BEGIN Dataset excerpt
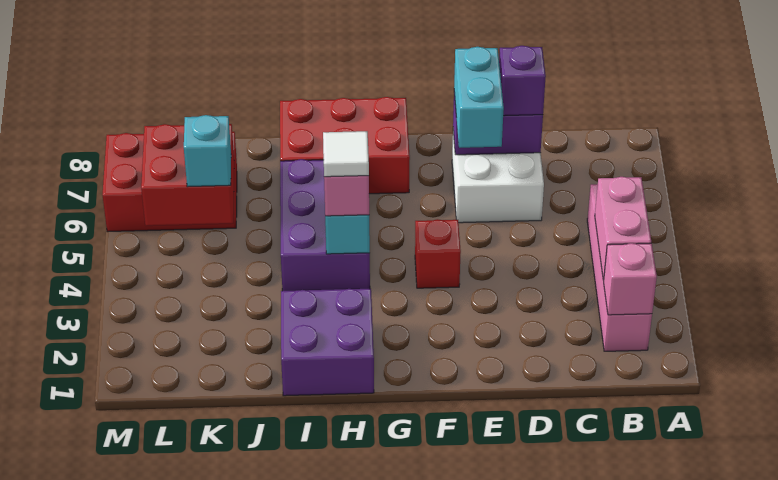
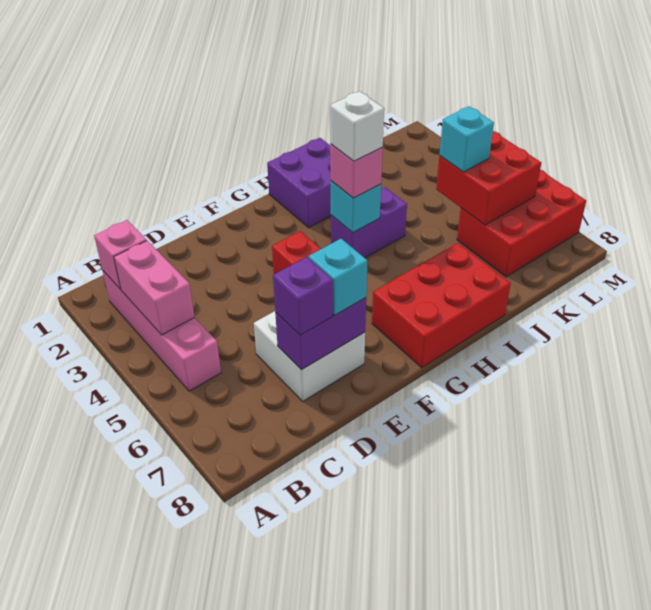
cyan brick E6:E7 level 3 -> cyan brick E7 level 3
purple brick H4:I6 level 1 -> purple brick H4:I4 level 1
white tile H4 level 4 -> white brick H4 level 4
END Dataset excerpt
One line contains "purple brick H4:I6". Return that line and every later line through the end of the listing above, exactly, and nothing else.

purple brick H4:I6 level 1 -> purple brick H4:I4 level 1
white tile H4 level 4 -> white brick H4 level 4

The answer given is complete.